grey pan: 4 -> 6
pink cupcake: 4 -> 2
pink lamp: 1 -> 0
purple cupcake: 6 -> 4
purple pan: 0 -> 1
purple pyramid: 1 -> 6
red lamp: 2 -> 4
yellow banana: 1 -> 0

^^^^^^^^

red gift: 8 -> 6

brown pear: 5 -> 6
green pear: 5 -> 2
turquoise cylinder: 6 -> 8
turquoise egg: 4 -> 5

^^^^^^^^

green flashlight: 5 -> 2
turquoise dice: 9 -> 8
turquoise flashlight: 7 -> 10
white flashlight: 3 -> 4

^^^^^^^^

Your task is to restate, word for word, only those lines above that fall between the line holding "green flashlight: 5 -> 2" and the line holding "white flashlight: 3 -> 4", inclusive.

green flashlight: 5 -> 2
turquoise dice: 9 -> 8
turquoise flashlight: 7 -> 10
white flashlight: 3 -> 4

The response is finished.